Directions for this task
Beneath this instruction is a block of data; output from it exactly the lines that run from the one containing "none -> green plate E3 level 1" through the one containing "none -> orange brick C7 level 1", inclusive.

(Beginning of Record excerpts)

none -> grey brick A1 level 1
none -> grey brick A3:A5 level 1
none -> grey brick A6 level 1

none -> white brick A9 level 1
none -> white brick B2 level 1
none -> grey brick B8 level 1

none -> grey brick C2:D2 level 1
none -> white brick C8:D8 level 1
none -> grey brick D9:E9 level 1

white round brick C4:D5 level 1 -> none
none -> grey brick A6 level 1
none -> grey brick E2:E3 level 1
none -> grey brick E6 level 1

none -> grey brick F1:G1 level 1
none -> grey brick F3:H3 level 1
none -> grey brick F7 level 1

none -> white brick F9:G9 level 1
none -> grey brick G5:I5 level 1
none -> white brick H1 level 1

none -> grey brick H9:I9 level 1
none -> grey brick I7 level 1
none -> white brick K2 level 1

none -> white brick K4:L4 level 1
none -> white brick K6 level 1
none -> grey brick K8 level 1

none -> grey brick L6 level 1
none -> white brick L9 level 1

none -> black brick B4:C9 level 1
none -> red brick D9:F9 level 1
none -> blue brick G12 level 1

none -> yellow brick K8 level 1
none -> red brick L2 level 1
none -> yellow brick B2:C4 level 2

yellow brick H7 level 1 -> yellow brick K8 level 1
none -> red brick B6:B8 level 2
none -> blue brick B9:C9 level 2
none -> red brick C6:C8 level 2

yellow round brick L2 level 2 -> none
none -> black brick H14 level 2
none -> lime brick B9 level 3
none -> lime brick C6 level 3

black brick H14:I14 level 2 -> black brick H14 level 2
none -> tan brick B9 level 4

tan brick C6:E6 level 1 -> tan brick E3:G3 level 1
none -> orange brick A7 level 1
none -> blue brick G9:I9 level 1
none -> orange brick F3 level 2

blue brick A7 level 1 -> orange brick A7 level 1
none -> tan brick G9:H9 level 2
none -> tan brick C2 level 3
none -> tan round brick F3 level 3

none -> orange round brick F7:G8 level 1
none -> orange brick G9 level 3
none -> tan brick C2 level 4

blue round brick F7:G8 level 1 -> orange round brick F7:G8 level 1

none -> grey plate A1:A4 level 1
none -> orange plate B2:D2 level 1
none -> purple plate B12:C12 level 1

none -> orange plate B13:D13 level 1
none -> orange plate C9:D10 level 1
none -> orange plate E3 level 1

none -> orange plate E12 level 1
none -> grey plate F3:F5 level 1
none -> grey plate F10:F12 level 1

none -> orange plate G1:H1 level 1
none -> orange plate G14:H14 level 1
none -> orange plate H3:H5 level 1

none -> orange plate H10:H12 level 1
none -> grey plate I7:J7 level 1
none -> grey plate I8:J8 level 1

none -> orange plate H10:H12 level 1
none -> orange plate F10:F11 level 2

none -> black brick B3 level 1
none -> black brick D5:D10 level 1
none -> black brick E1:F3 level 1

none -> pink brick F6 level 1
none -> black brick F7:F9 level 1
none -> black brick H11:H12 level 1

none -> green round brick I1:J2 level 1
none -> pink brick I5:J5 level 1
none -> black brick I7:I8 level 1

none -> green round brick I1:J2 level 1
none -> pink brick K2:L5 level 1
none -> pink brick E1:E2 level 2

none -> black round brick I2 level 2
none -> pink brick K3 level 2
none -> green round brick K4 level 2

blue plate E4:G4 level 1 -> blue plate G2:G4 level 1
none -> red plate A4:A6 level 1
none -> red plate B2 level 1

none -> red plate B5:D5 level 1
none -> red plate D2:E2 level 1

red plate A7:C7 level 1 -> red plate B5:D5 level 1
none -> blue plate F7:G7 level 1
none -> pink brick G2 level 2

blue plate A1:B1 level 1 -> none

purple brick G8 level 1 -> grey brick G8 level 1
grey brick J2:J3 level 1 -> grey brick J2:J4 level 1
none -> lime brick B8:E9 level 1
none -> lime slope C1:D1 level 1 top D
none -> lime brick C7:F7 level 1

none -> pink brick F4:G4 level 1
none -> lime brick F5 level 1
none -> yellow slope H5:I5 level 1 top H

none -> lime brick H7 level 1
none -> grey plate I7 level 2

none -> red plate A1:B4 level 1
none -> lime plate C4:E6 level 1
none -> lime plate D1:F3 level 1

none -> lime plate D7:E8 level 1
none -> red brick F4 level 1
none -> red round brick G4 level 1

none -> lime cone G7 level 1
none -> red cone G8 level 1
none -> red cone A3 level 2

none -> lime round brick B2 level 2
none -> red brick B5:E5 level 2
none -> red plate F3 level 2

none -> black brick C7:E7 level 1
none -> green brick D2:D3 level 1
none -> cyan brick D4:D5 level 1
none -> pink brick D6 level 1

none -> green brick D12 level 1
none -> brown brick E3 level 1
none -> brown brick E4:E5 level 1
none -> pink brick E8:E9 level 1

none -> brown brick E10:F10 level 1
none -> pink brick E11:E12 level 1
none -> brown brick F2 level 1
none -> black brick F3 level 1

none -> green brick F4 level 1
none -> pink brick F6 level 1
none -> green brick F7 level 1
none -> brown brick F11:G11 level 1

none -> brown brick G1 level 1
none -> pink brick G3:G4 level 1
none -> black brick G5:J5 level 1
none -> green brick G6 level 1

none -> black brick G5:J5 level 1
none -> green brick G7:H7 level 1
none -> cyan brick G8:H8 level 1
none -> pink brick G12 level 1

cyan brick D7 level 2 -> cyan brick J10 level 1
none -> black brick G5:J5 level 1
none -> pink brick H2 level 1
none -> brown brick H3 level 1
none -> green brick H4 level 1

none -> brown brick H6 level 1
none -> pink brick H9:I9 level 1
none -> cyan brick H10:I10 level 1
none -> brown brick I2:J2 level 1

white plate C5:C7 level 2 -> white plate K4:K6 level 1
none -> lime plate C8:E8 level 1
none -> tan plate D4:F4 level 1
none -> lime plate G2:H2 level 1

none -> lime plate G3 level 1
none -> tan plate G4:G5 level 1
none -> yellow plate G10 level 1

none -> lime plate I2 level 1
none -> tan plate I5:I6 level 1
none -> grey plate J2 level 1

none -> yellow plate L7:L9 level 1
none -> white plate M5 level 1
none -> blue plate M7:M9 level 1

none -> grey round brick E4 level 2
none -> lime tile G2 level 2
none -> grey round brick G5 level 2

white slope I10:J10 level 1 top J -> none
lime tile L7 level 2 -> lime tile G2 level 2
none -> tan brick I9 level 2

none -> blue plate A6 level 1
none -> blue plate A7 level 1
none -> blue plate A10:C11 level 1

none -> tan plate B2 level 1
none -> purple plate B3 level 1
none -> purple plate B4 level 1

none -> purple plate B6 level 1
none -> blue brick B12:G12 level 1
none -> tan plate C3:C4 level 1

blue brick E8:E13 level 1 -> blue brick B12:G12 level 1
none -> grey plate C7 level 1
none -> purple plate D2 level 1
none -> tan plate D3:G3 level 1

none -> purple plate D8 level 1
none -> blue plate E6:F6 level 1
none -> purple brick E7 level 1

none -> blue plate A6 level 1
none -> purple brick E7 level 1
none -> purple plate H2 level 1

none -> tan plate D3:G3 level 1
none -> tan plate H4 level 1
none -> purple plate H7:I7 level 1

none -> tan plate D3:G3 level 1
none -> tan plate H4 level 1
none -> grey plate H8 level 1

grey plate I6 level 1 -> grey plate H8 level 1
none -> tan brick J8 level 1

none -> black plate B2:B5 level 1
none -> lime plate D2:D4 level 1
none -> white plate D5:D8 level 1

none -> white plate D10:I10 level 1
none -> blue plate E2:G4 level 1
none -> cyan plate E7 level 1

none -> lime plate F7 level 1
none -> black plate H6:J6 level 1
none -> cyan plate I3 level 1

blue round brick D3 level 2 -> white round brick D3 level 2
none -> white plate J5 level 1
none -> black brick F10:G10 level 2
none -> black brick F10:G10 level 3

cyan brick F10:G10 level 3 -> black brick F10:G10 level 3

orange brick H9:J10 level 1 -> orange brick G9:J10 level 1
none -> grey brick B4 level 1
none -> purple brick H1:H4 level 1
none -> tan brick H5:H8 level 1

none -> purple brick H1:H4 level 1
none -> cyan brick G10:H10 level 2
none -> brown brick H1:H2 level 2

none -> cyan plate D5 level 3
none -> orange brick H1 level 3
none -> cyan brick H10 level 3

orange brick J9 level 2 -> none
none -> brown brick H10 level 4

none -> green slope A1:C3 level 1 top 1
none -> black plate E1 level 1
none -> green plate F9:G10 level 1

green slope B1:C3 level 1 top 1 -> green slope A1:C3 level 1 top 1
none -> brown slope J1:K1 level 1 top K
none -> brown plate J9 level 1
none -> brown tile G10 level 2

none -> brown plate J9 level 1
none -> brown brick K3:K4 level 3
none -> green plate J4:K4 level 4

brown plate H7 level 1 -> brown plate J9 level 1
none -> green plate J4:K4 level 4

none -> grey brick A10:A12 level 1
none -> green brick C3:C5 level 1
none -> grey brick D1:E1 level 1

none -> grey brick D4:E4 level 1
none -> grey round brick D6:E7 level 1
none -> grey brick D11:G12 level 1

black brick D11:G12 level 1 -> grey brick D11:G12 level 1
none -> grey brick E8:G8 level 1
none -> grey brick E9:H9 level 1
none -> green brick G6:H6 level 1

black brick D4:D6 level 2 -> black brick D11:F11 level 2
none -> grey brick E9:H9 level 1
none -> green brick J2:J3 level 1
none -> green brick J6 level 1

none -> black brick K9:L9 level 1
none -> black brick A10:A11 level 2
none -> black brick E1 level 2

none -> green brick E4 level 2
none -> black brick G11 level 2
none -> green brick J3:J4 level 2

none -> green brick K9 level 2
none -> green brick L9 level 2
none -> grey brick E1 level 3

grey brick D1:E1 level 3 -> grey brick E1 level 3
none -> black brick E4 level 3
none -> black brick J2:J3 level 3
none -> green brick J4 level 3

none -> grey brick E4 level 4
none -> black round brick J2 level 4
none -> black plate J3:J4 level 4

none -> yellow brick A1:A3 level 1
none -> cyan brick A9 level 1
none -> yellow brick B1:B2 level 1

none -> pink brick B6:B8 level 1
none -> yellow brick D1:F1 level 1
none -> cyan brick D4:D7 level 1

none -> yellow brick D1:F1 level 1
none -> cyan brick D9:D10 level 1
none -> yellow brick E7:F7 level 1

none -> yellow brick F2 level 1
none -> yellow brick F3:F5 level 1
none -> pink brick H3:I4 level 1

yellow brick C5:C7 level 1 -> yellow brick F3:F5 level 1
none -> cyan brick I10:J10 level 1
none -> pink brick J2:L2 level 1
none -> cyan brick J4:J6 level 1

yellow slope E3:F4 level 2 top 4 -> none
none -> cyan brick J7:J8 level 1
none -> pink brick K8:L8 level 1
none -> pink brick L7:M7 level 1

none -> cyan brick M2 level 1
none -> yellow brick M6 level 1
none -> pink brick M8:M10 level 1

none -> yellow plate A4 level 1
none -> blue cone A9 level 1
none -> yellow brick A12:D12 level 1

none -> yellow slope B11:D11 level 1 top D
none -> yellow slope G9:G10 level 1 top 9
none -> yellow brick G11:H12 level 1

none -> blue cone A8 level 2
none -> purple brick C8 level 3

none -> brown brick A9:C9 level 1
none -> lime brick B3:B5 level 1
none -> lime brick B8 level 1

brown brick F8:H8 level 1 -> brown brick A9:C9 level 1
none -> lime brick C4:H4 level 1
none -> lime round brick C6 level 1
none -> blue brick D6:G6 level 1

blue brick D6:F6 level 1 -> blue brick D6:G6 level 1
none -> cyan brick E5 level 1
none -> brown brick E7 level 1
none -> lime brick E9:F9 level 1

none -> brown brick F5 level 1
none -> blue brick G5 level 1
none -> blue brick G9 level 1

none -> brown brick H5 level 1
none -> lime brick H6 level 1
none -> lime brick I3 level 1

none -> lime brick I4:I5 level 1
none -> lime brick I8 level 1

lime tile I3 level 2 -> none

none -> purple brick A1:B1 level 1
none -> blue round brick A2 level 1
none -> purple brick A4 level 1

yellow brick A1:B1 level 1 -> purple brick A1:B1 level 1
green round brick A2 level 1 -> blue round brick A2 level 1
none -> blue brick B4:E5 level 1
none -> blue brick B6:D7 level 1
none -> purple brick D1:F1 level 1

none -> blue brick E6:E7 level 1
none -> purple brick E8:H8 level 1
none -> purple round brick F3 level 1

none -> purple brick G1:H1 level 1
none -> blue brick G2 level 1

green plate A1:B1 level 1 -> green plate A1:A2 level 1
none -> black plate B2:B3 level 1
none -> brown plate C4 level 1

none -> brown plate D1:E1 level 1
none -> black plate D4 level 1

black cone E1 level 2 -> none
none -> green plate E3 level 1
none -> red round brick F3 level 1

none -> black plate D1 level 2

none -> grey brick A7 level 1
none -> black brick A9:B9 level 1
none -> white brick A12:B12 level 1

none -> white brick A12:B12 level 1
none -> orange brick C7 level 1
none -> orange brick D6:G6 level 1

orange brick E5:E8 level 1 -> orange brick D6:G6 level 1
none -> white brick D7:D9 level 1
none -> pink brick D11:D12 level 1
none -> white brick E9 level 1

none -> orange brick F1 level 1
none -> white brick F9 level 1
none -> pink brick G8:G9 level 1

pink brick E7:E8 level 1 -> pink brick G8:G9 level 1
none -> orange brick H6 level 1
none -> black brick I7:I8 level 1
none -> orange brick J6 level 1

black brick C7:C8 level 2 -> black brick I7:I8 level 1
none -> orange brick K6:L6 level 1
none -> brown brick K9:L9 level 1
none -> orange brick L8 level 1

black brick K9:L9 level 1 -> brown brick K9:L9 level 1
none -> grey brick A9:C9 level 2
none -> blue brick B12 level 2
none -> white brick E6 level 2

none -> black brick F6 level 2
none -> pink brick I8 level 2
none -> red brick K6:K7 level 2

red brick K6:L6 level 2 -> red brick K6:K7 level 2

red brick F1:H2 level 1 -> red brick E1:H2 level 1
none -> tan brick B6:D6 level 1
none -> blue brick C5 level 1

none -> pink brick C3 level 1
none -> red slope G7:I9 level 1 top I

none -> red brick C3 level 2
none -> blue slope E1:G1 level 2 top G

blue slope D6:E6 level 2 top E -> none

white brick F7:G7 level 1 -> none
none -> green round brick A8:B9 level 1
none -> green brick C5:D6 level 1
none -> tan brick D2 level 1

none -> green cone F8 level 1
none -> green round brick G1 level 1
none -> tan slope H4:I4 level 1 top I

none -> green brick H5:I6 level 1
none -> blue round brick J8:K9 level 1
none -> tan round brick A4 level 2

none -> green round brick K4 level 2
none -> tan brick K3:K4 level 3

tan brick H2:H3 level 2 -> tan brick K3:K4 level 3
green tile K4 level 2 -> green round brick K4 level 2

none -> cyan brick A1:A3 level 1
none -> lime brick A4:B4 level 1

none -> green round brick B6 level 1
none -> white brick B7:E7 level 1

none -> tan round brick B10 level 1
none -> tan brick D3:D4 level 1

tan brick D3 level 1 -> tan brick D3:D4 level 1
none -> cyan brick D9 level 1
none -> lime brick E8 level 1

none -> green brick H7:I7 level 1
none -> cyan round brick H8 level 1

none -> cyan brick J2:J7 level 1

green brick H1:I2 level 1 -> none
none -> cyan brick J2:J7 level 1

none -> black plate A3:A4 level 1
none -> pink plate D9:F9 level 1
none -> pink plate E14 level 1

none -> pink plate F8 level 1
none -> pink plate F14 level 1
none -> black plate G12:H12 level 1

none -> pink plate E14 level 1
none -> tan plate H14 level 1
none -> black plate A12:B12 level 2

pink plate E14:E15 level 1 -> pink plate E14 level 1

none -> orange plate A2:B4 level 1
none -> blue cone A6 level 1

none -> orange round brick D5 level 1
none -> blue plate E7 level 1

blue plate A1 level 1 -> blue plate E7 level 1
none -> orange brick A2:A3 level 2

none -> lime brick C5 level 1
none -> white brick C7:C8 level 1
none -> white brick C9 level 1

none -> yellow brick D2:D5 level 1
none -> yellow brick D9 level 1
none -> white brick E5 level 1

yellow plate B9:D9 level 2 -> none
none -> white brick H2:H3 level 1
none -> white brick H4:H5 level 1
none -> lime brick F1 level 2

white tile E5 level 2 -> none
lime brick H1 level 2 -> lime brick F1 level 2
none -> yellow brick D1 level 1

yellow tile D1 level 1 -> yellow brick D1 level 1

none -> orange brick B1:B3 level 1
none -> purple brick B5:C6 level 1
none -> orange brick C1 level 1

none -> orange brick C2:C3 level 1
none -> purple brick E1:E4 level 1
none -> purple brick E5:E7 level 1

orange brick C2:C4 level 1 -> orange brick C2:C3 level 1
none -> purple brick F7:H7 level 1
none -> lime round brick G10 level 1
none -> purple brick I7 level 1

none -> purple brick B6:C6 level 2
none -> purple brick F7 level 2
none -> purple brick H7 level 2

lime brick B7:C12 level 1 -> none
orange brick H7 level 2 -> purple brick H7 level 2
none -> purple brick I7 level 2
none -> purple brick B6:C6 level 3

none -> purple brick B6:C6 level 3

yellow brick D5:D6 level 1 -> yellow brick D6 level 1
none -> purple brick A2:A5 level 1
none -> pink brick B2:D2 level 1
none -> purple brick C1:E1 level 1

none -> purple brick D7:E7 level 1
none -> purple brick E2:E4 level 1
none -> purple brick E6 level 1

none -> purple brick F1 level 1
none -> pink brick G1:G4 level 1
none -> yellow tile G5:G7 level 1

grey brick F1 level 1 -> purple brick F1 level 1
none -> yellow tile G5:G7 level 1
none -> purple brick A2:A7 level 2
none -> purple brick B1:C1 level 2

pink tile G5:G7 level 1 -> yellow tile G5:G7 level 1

(End of Record excerpts)

Response to the task
none -> green plate E3 level 1
none -> red round brick F3 level 1

none -> black plate D1 level 2

none -> grey brick A7 level 1
none -> black brick A9:B9 level 1
none -> white brick A12:B12 level 1

none -> white brick A12:B12 level 1
none -> orange brick C7 level 1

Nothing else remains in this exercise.